Nothing is needed except the lines below that run from the one with "white plate A1:B2" through the one with "tan plate H6:H7", repeated exactly.

| Data records |
☆ ☆ ☆ ☆ ☆ ☆ ☆

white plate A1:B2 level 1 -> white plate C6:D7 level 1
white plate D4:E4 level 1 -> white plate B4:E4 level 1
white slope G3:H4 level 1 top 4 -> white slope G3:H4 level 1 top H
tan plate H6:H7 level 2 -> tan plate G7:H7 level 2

☆ ☆ ☆ ☆ ☆ ☆ ☆

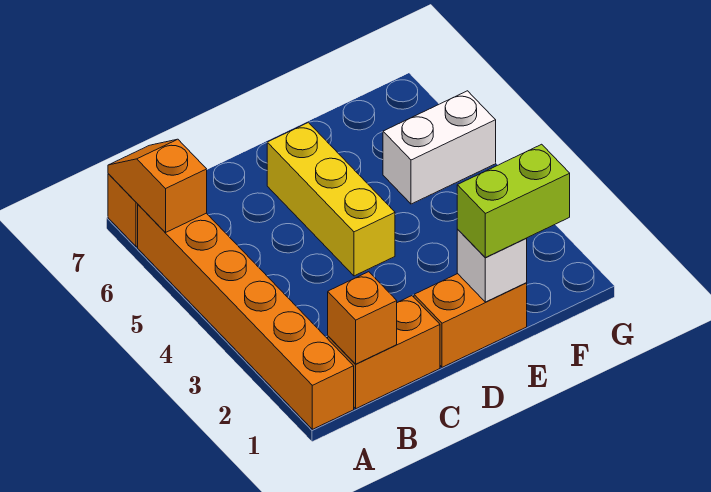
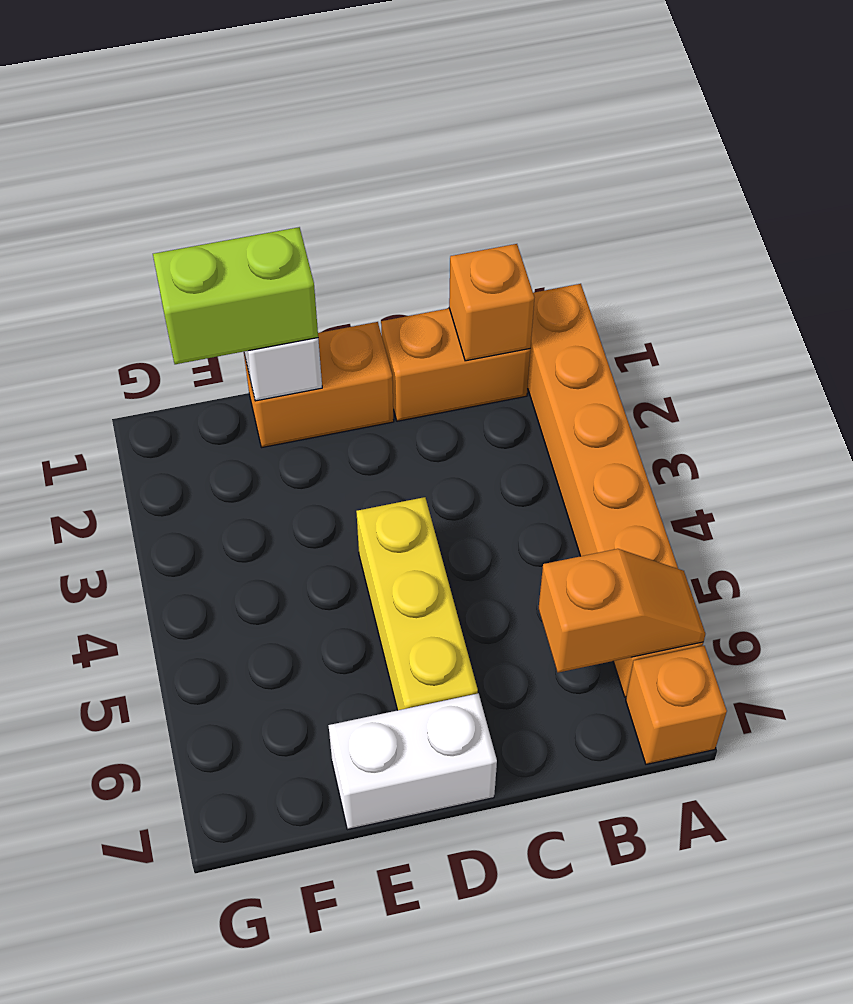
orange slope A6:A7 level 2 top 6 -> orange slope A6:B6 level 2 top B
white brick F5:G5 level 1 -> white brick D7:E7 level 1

☆ ☆ ☆ ☆ ☆ ☆ ☆

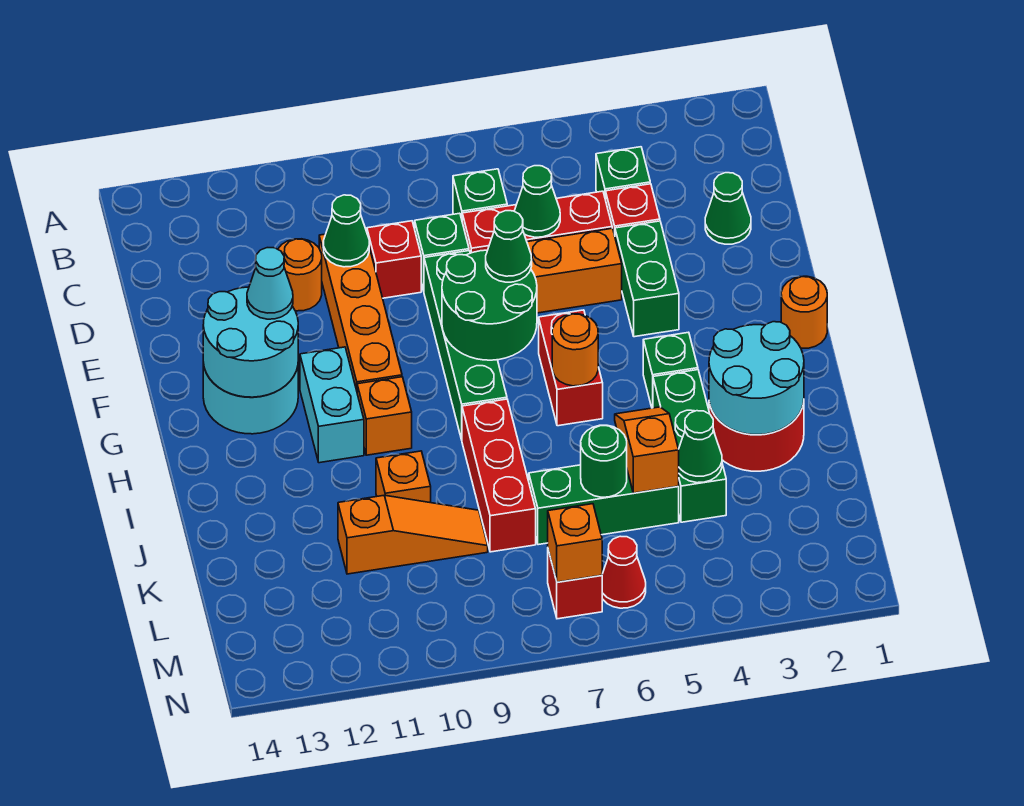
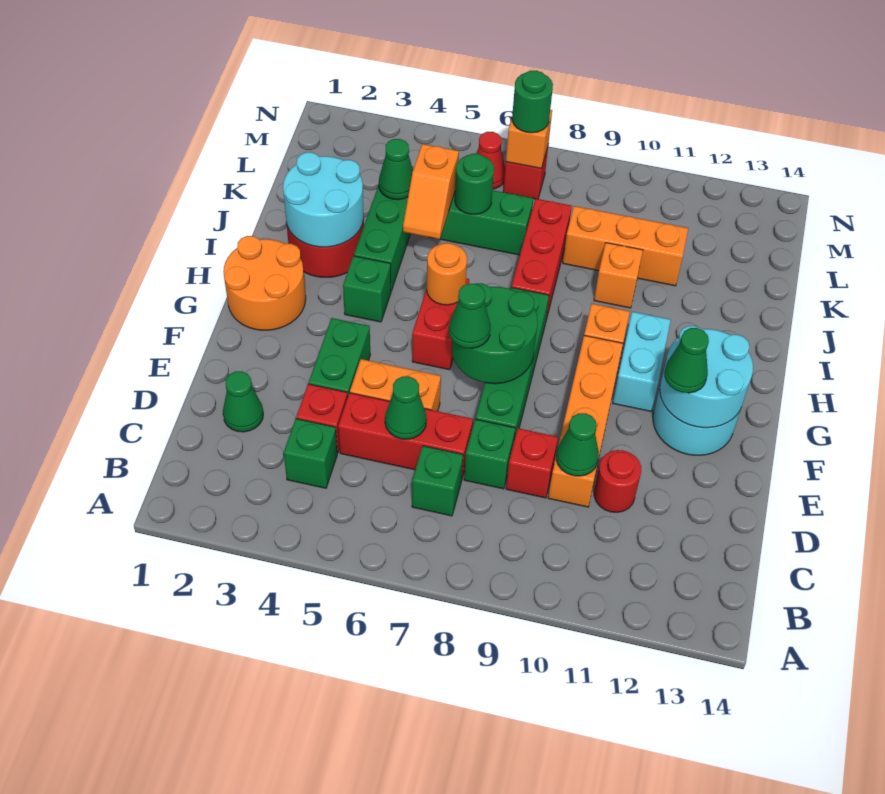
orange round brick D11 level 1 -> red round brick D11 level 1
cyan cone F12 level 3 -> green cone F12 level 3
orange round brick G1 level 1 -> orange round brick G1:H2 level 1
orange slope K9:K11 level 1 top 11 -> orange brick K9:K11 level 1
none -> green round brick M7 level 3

☆ ☆ ☆ ☆ ☆ ☆ ☆

| Response for this exercise |
white plate A1:B2 level 1 -> white plate C6:D7 level 1
white plate D4:E4 level 1 -> white plate B4:E4 level 1
white slope G3:H4 level 1 top 4 -> white slope G3:H4 level 1 top H
tan plate H6:H7 level 2 -> tan plate G7:H7 level 2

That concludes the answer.